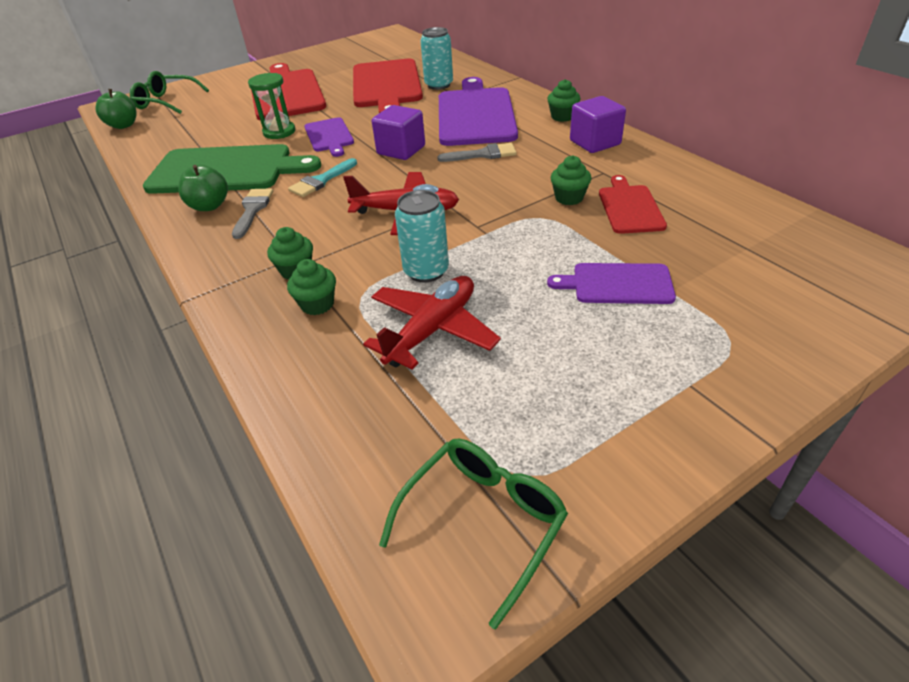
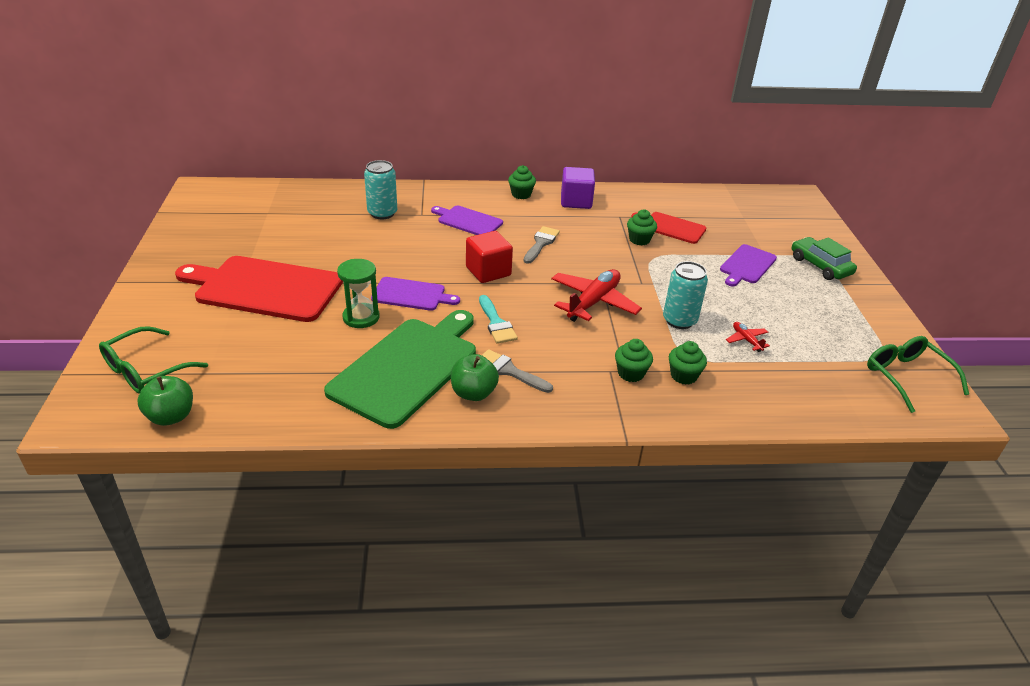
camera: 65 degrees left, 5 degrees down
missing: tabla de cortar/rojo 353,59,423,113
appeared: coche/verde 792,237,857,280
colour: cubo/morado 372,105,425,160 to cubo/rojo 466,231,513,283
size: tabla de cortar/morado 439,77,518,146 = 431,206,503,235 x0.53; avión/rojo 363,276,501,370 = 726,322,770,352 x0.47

## TRY IT
Reproduce every line from the preceding data in which the word "morado" can be found.

## EXERCISE RESULT
colour: cubo/morado 372,105,425,160 to cubo/rojo 466,231,513,283
size: tabla de cortar/morado 439,77,518,146 = 431,206,503,235 x0.53; avión/rojo 363,276,501,370 = 726,322,770,352 x0.47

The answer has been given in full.